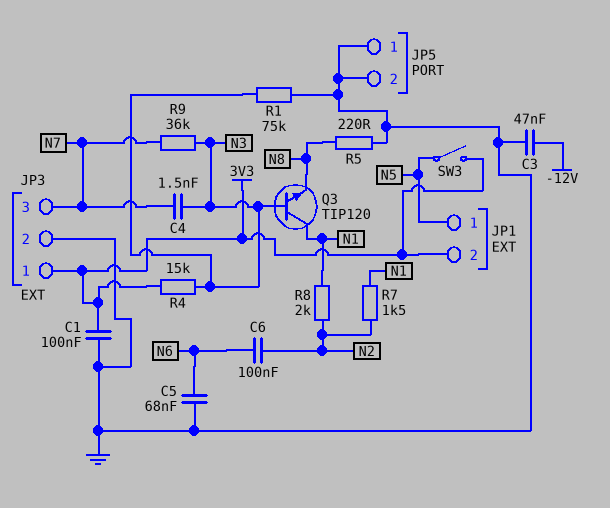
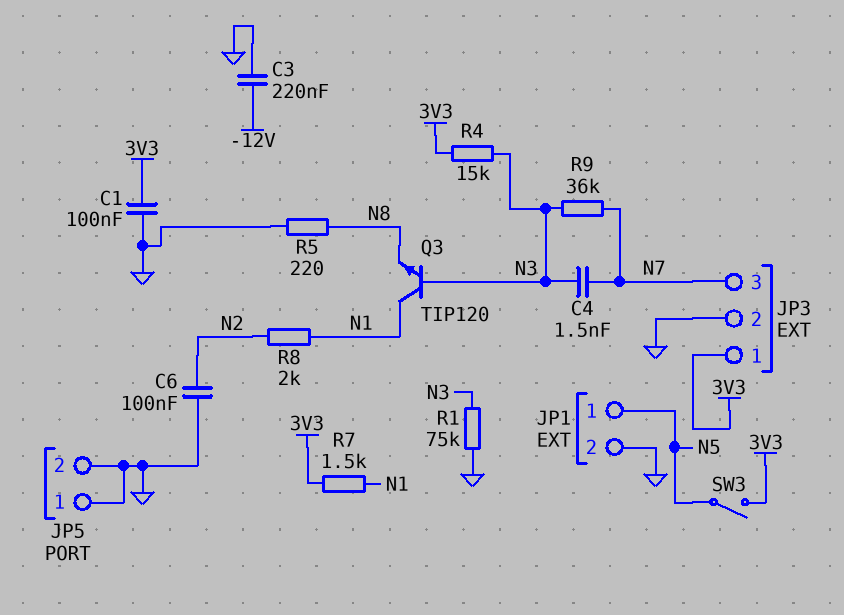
C3: 47nF (-12V, GND) -> 220nF (-12V, GND)
C5: 68nF (GND, N6) -> none
C6: 100nF (N2, N6) -> 100nF (GND, N2)
JP1 pin 2: 3V3 -> GND
R7: 1.5k (N1, N2) -> 1.5k (3V3, N1)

────────────────────────────────────────

→ **Problem statement**
Nothing but the lines from the one with "C5: 68nF (GND, N6) -> none" through the final line of the records may appear in the answer, and each must be transcribed exactly.

→ **Response for this exercise**
C5: 68nF (GND, N6) -> none
C6: 100nF (N2, N6) -> 100nF (GND, N2)
JP1 pin 2: 3V3 -> GND
R7: 1.5k (N1, N2) -> 1.5k (3V3, N1)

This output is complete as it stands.